**WHAT THIS TASK INVOLVES**
Write out exactly the lines running from the one that contains "black star: (816, 148)" through the end of the material.

···

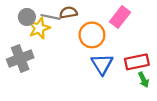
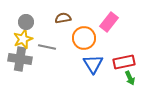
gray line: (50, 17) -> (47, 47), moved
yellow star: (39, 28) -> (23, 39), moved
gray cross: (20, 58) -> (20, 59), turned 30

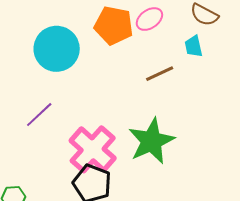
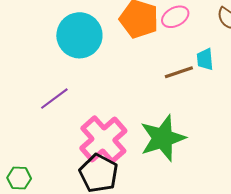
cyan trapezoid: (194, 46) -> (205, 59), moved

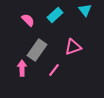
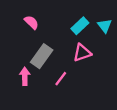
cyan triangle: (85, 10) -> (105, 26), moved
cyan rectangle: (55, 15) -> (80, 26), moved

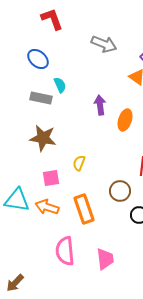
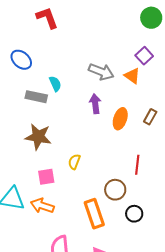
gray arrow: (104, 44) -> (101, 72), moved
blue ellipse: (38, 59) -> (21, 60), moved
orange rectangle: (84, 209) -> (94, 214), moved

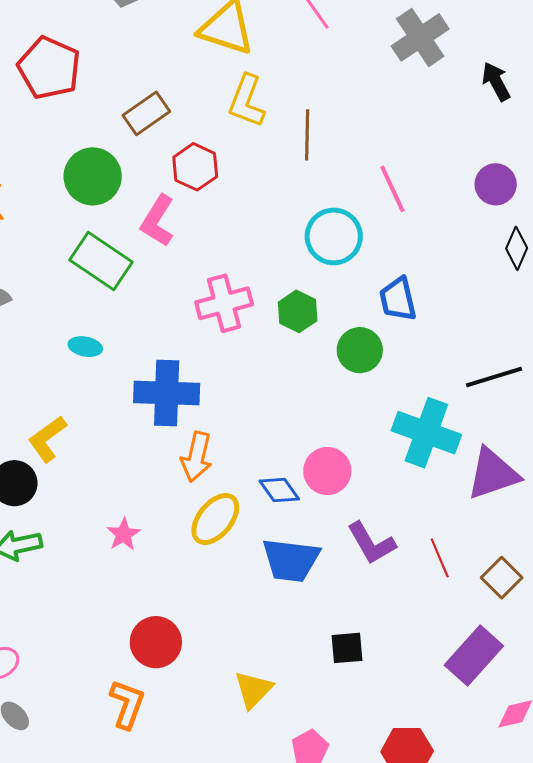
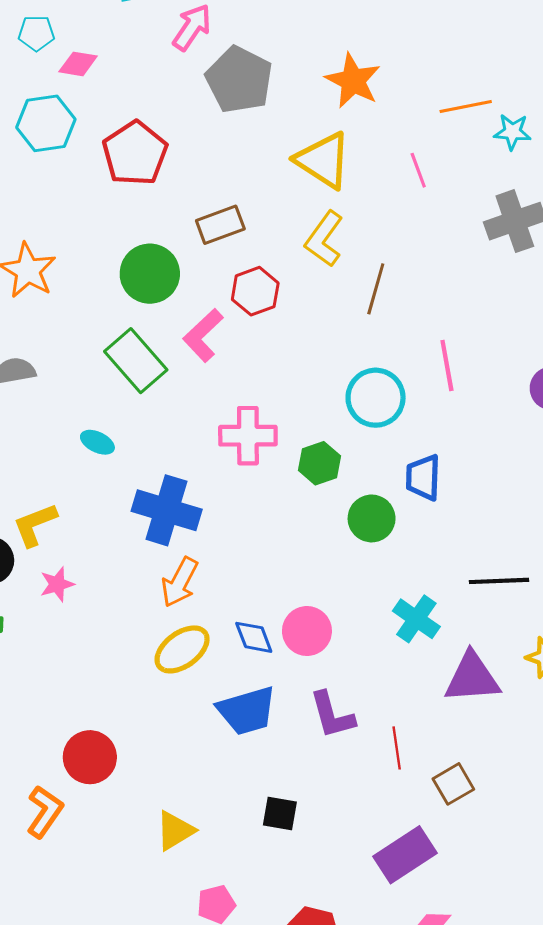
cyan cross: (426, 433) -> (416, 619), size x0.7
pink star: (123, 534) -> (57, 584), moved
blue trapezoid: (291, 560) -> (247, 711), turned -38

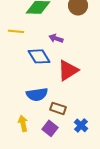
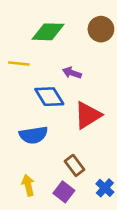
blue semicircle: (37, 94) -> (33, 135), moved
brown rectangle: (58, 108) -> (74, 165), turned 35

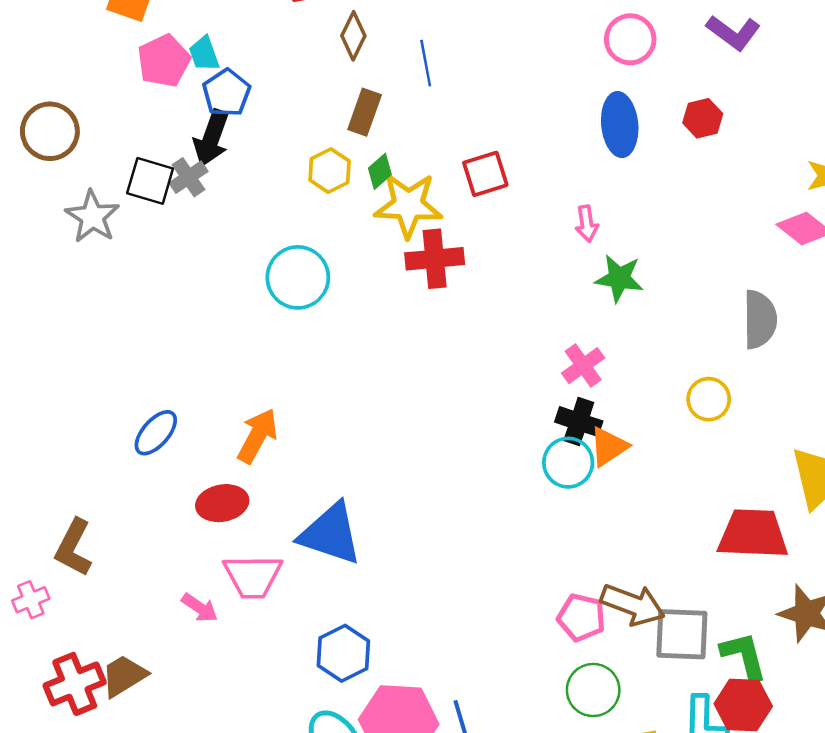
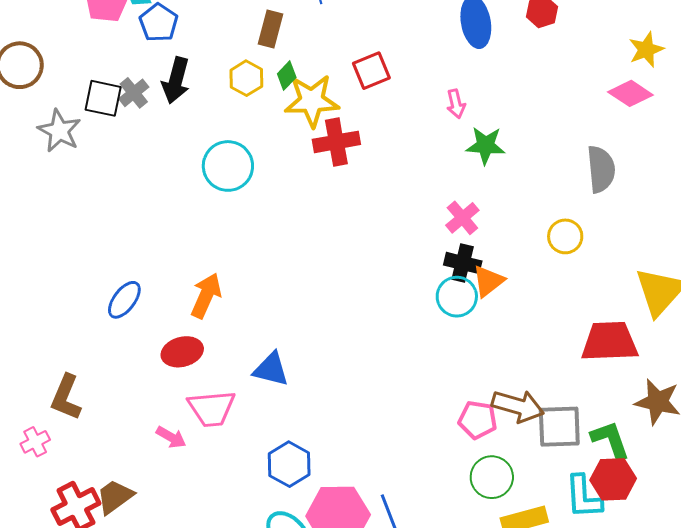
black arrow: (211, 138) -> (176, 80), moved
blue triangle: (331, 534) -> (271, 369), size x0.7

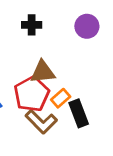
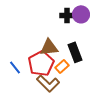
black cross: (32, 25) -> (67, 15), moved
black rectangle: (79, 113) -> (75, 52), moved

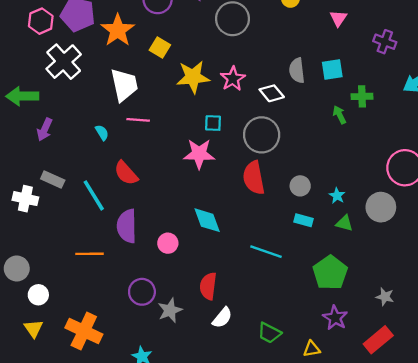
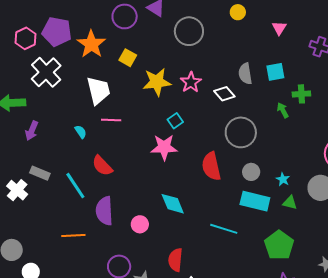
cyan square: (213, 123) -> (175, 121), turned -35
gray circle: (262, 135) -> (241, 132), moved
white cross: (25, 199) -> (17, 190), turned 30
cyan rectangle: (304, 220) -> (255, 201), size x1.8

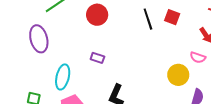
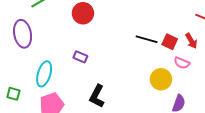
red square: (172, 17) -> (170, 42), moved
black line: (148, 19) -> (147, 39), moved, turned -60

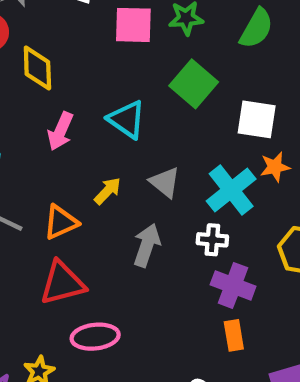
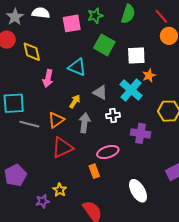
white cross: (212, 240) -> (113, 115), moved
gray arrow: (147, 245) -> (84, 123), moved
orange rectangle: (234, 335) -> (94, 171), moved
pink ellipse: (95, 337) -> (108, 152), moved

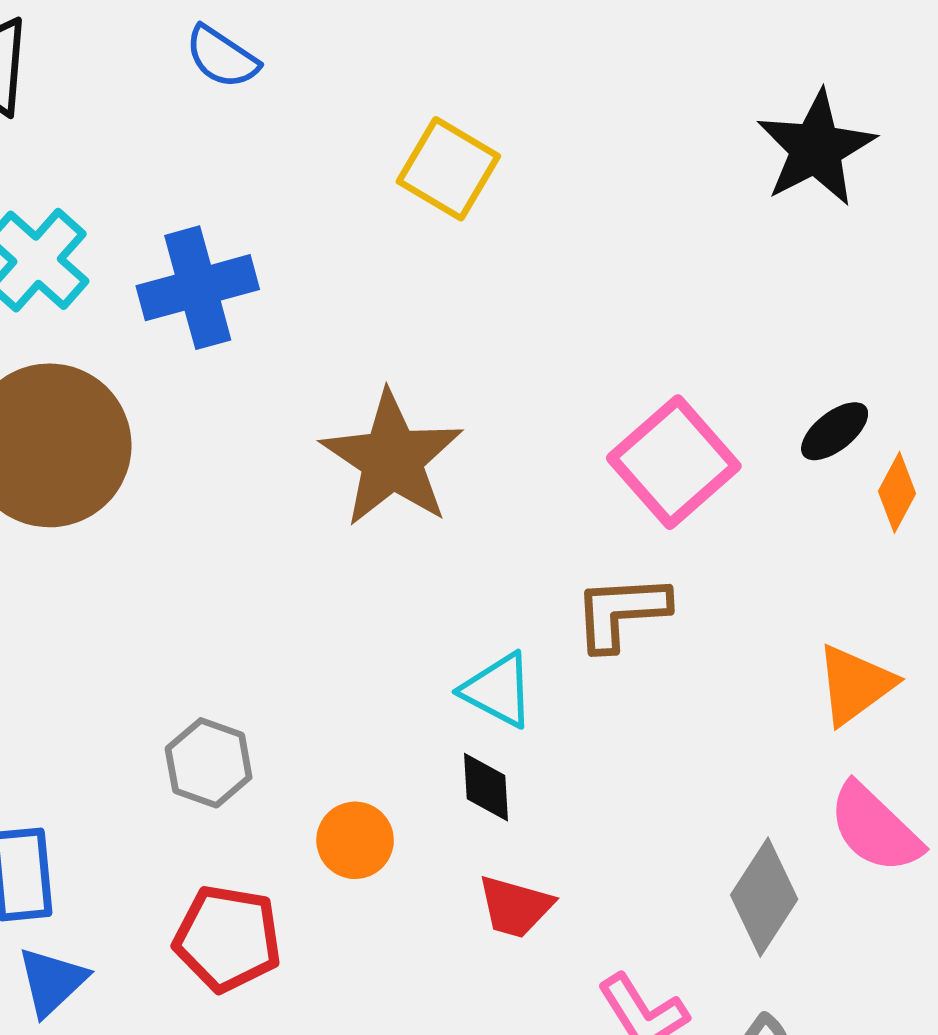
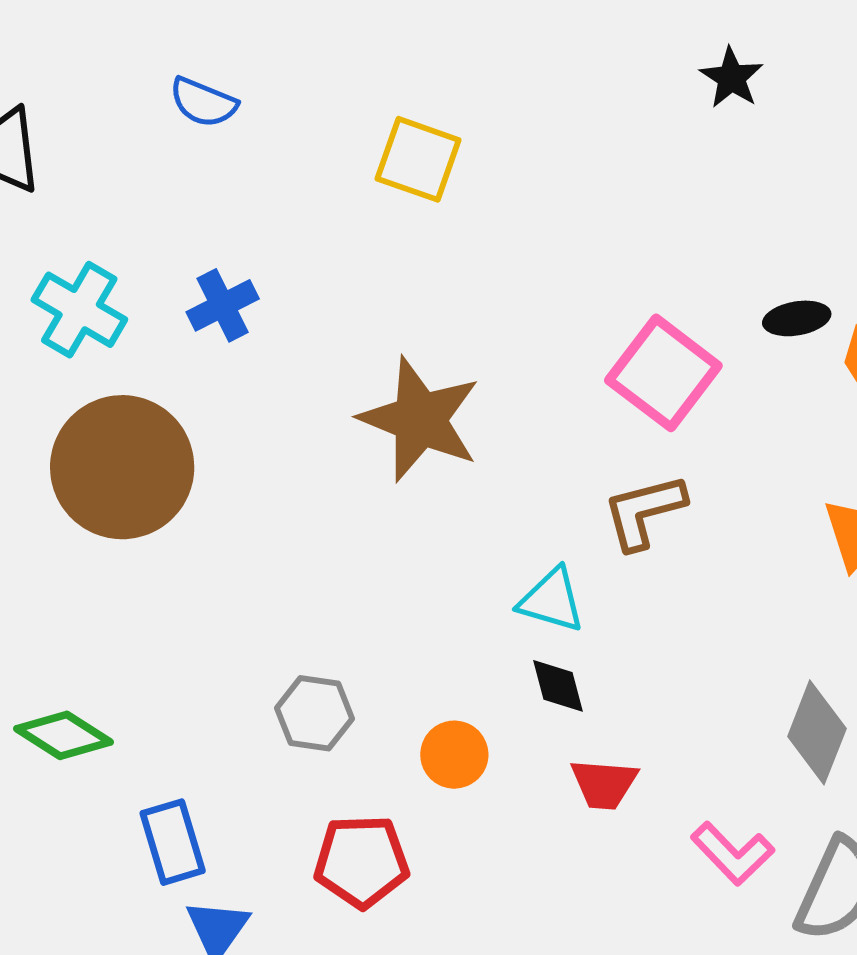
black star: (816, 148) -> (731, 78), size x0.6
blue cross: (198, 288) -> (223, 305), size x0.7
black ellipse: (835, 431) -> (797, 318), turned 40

···

**TASK SOLUTION**
black star: (816, 148) -> (731, 78), size x0.6
blue cross: (198, 288) -> (223, 305), size x0.7
black ellipse: (835, 431) -> (797, 318), turned 40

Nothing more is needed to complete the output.